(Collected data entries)

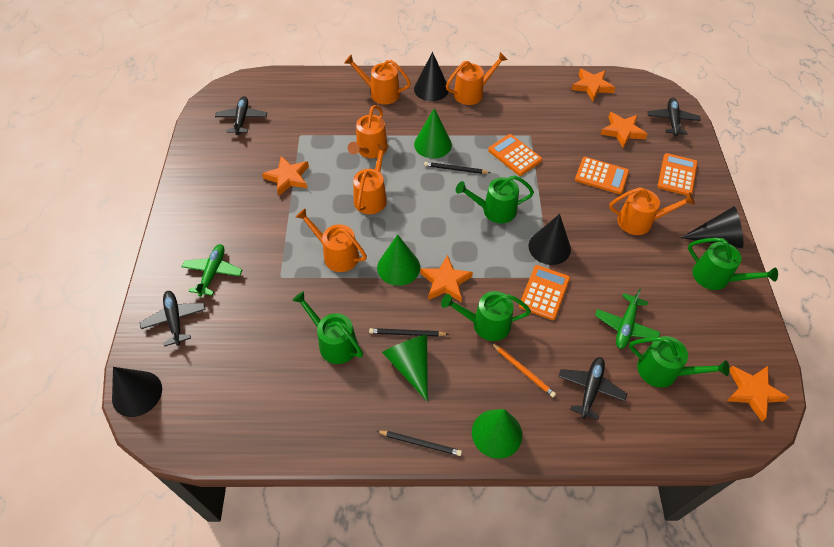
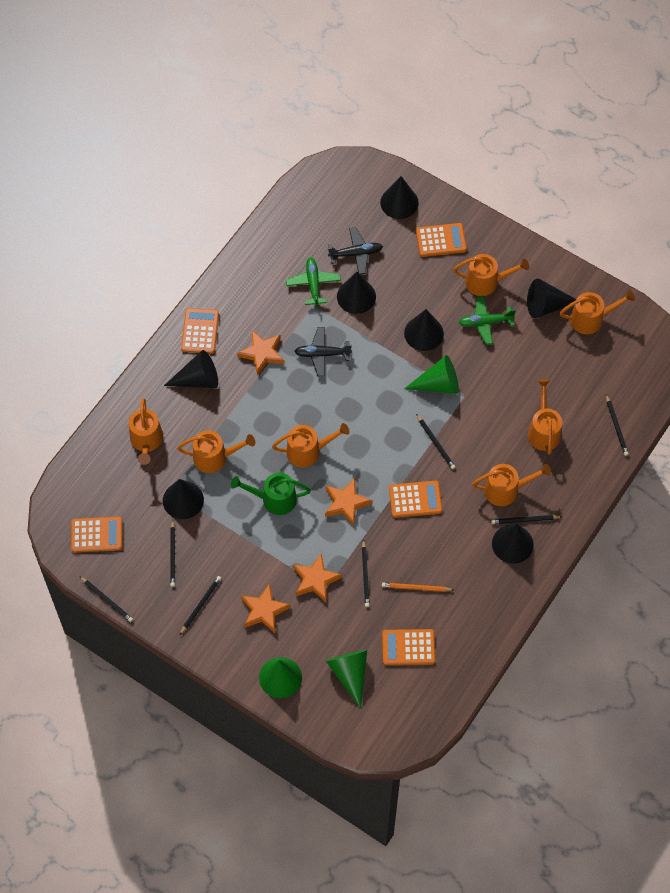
black cone: 4 -> 7
black pencil: 3 -> 7
black plane: 4 -> 2
green cone: 4 -> 3
green watering can: 5 -> 1
orange calculator: 4 -> 5
orange star: 5 -> 4
orange watering can: 6 -> 7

**ACTION ITEM**
The entries above are to be retyped exactly, with each picture left out.

**ANSWER AREA**
black cone: 4 -> 7
black pencil: 3 -> 7
black plane: 4 -> 2
green cone: 4 -> 3
green watering can: 5 -> 1
orange calculator: 4 -> 5
orange star: 5 -> 4
orange watering can: 6 -> 7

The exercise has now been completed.